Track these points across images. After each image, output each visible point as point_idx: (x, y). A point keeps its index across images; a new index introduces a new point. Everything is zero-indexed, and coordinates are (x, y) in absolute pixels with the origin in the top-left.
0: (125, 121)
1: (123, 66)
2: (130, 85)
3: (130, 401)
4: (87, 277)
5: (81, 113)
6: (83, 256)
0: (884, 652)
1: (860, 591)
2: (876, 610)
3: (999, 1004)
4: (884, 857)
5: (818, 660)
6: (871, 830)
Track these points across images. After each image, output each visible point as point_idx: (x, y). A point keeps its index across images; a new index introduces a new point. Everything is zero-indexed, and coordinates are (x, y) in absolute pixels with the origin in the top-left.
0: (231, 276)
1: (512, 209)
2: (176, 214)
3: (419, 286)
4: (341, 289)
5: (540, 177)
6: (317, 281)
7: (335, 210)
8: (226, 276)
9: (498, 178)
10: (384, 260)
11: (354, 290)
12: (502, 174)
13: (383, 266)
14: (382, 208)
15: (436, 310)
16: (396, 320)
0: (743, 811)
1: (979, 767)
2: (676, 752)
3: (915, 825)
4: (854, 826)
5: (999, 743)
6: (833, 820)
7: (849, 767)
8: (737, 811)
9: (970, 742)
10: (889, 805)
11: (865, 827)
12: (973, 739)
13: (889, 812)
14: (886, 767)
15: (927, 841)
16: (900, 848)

┄┄┄┄┄┄┄┄┄┄

## [BRIEF]
Set out all of the data above as a numbered list, one line per item, with blank lines omitted.

## [THE COMPLETED TASK]
1. Track these points across images. After each image, output each visible point as point_idx: (x, y). A point keeps its index across images; a new index introduces a new point. Everything is zero-indexed, and coordinates are (x, y) in absolute pixels with the origin in the top-left.
2. 0: (125, 121)
3. 1: (123, 66)
4. 2: (130, 85)
5. 3: (130, 401)
6. 4: (87, 277)
7. 5: (81, 113)
8. 6: (83, 256)
9. 0: (884, 652)
10. 1: (860, 591)
11. 2: (876, 610)
12. 3: (999, 1004)
13. 4: (884, 857)
14. 5: (818, 660)
15. 6: (871, 830)
16. Track these points across images. After each image, output each visible point as point_idx: (x, y). A point keeps its index across images; a new index introduces a new point. Everything is zero-indexed, and coordinates are (x, y) in absolute pixels with the origin in the top-left.
17. 0: (231, 276)
18. 1: (512, 209)
19. 2: (176, 214)
20. 3: (419, 286)
21. 4: (341, 289)
22. 5: (540, 177)
23. 6: (317, 281)
24. 7: (335, 210)
25. 8: (226, 276)
26. 9: (498, 178)
27. 10: (384, 260)
28. 11: (354, 290)
29. 12: (502, 174)
30. 13: (383, 266)
31. 14: (382, 208)
32. 15: (436, 310)
33. 16: (396, 320)
34. 0: (743, 811)
35. 1: (979, 767)
36. 2: (676, 752)
37. 3: (915, 825)
38. 4: (854, 826)
39. 5: (999, 743)
40. 6: (833, 820)
41. 7: (849, 767)
42. 8: (737, 811)
43. 9: (970, 742)
44. 10: (889, 805)
45. 11: (865, 827)
46. 12: (973, 739)
47. 13: (889, 812)
48. 14: (886, 767)
49. 15: (927, 841)
50. 16: (900, 848)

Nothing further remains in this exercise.